====== Materials provided ======

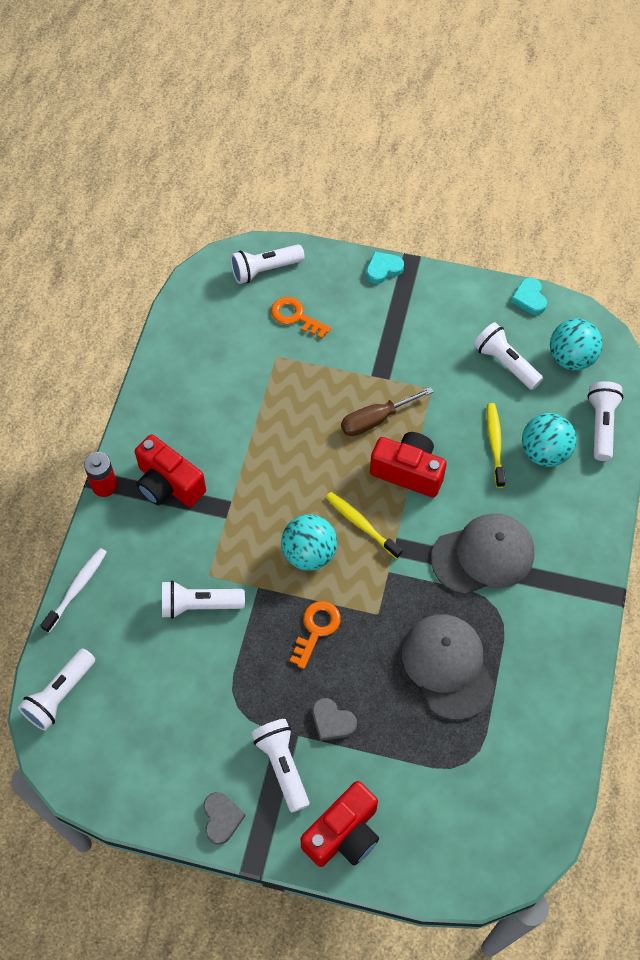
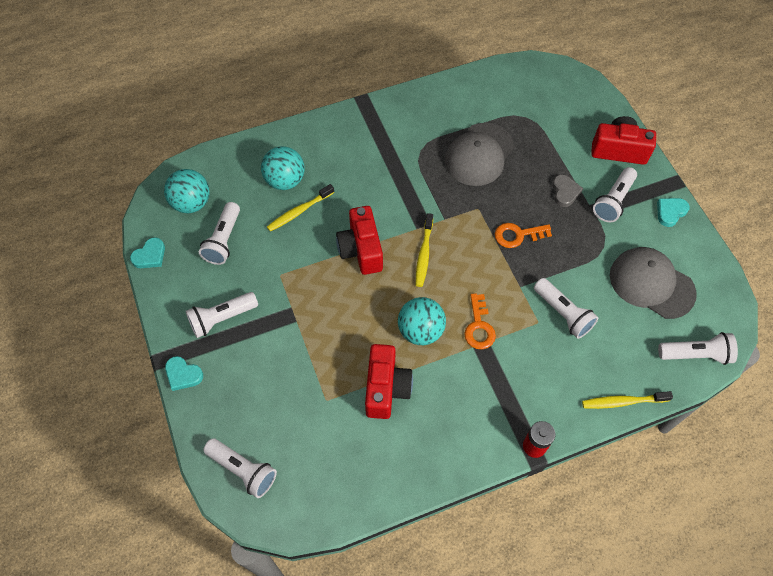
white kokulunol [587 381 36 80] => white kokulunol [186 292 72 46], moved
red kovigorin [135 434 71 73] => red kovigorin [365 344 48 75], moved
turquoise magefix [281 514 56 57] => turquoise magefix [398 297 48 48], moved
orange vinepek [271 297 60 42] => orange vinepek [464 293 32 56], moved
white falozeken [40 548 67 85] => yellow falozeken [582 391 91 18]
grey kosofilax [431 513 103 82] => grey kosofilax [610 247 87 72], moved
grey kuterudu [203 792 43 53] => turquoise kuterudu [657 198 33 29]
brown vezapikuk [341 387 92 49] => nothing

======

*Task requirements*: Look above for the line containing "white falozeken [40". From there to the final line of the entries, repeat every line exactly.

*Solution for this problem*:
white falozeken [40 548 67 85] => yellow falozeken [582 391 91 18]
grey kosofilax [431 513 103 82] => grey kosofilax [610 247 87 72], moved
grey kuterudu [203 792 43 53] => turquoise kuterudu [657 198 33 29]
brown vezapikuk [341 387 92 49] => nothing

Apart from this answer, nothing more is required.